> _WHAT TO WORK ON_: The result should be every line that contains the word "yellow", taken from the material.

> _INPUT DATA_:
# # # #

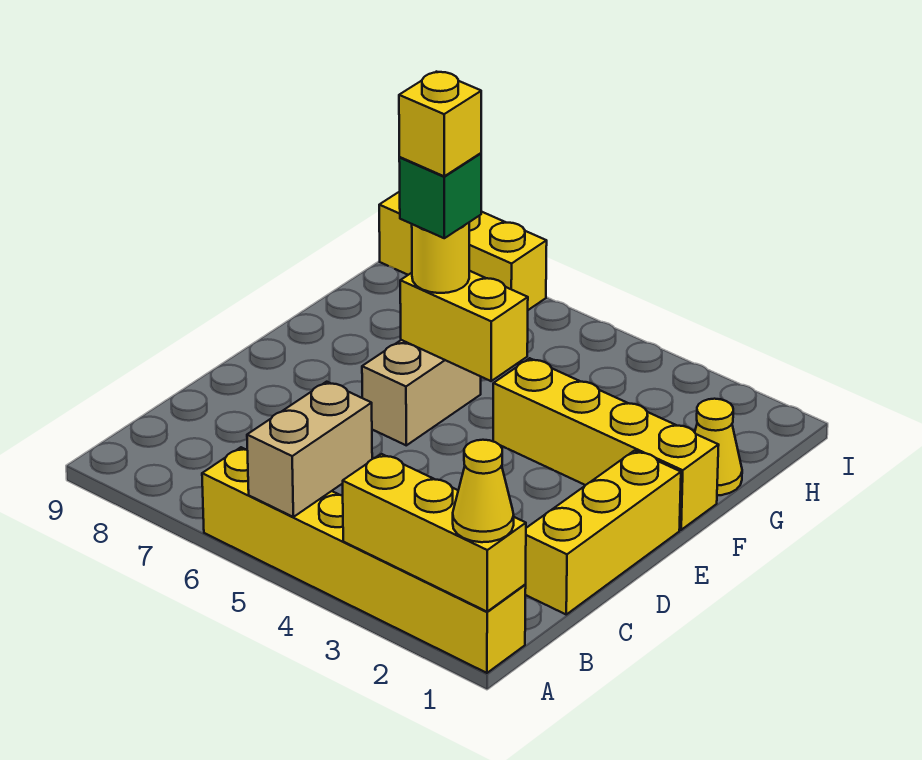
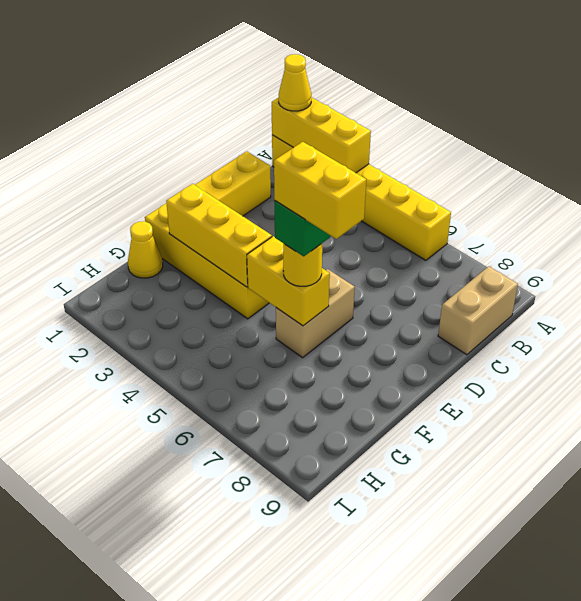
tan brick A5:B5 level 2 -> tan brick B9:C9 level 1
yellow brick F6 level 5 -> yellow brick F6:F7 level 5
yellow brick I7:I9 level 1 -> yellow brick F2:F4 level 2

# # # #

> _RESPONSE TO THE EXERCISE_:
yellow brick F6 level 5 -> yellow brick F6:F7 level 5
yellow brick I7:I9 level 1 -> yellow brick F2:F4 level 2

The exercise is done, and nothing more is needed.